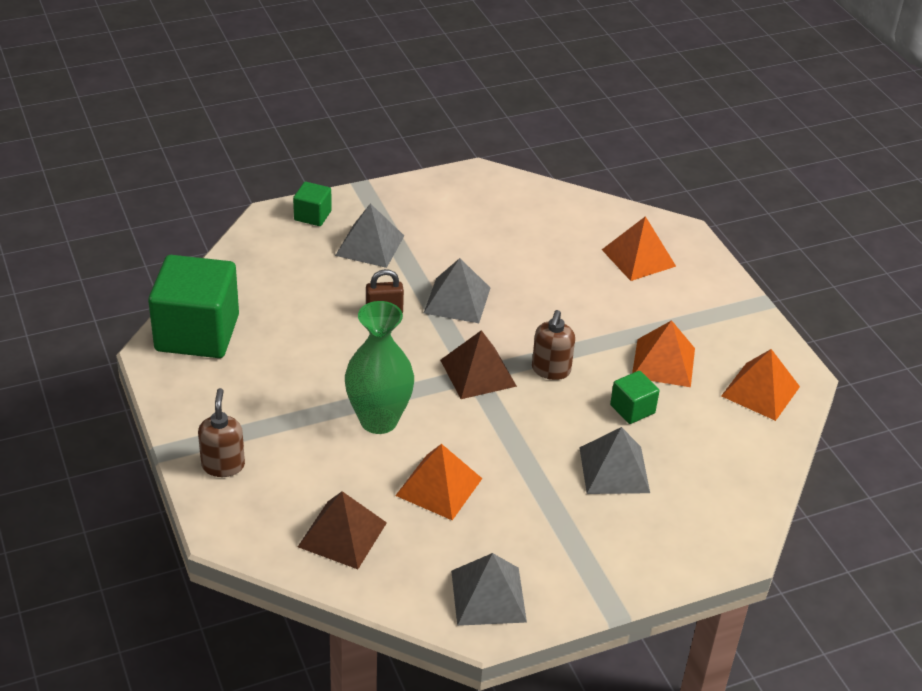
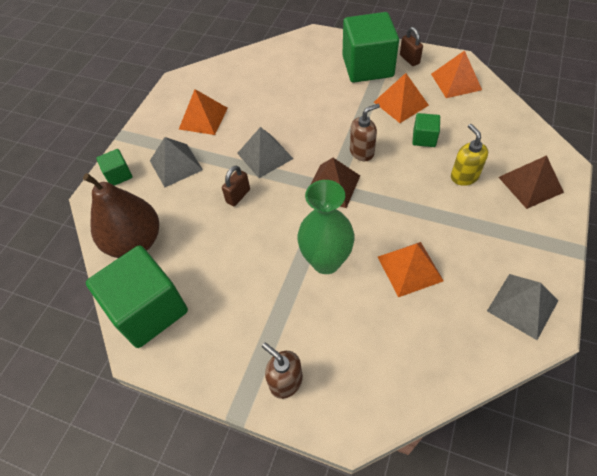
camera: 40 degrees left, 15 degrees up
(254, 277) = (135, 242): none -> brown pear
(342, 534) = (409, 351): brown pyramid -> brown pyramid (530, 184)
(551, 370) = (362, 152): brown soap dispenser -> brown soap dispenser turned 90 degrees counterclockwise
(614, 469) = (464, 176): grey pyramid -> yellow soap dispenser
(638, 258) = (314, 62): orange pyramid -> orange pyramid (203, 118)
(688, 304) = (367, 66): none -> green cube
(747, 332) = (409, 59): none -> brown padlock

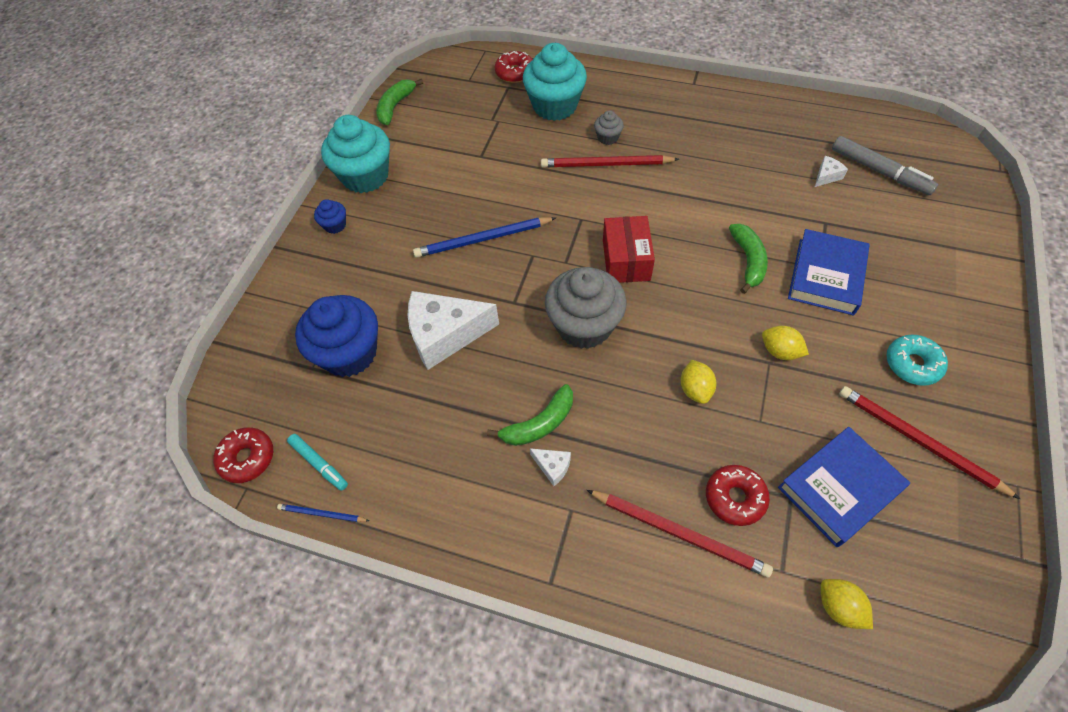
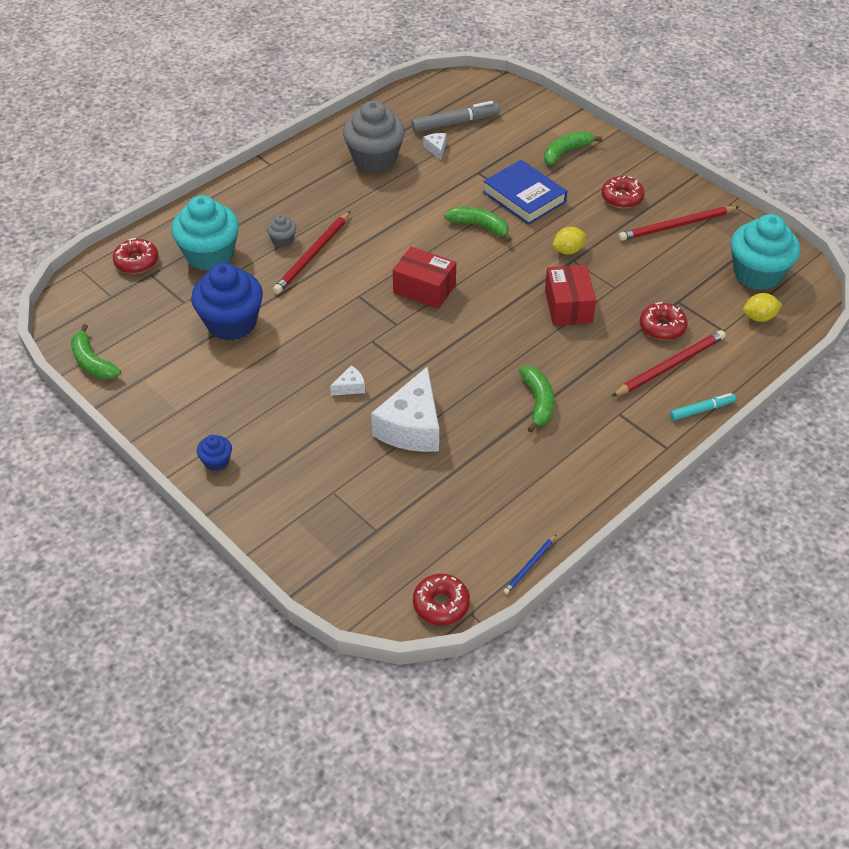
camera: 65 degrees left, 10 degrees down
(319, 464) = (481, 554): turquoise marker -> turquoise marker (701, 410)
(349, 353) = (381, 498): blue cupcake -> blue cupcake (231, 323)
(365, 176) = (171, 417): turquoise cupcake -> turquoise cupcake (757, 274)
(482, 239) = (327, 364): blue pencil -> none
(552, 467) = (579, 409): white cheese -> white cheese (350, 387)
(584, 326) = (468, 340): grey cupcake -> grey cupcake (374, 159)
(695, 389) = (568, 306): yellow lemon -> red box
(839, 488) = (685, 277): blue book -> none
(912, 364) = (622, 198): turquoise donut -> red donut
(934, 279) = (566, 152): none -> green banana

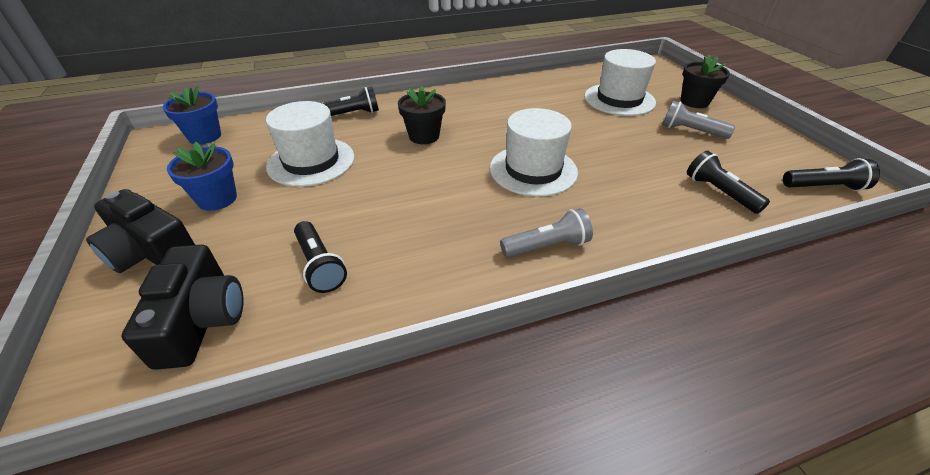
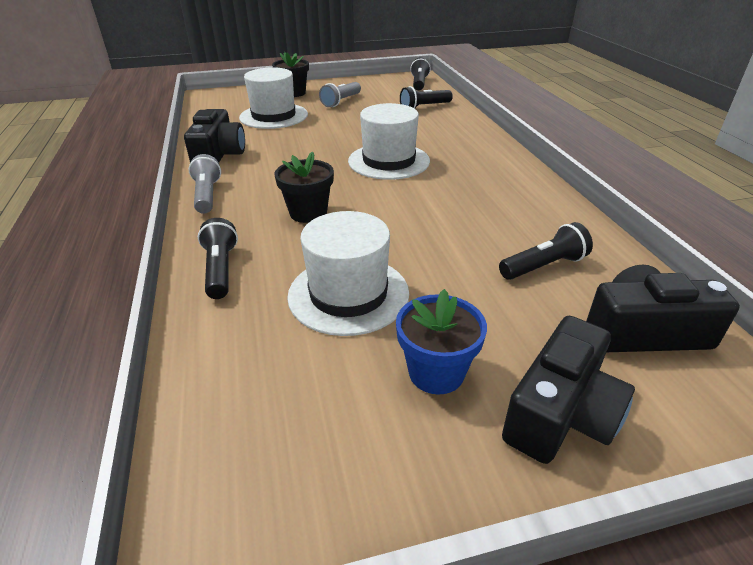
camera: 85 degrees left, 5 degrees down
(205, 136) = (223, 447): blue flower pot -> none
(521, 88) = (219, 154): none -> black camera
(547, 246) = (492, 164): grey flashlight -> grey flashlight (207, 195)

Task details =>
Give the number of lines in the entries above that contain the string "soap", and nothing more.

Task output =>
2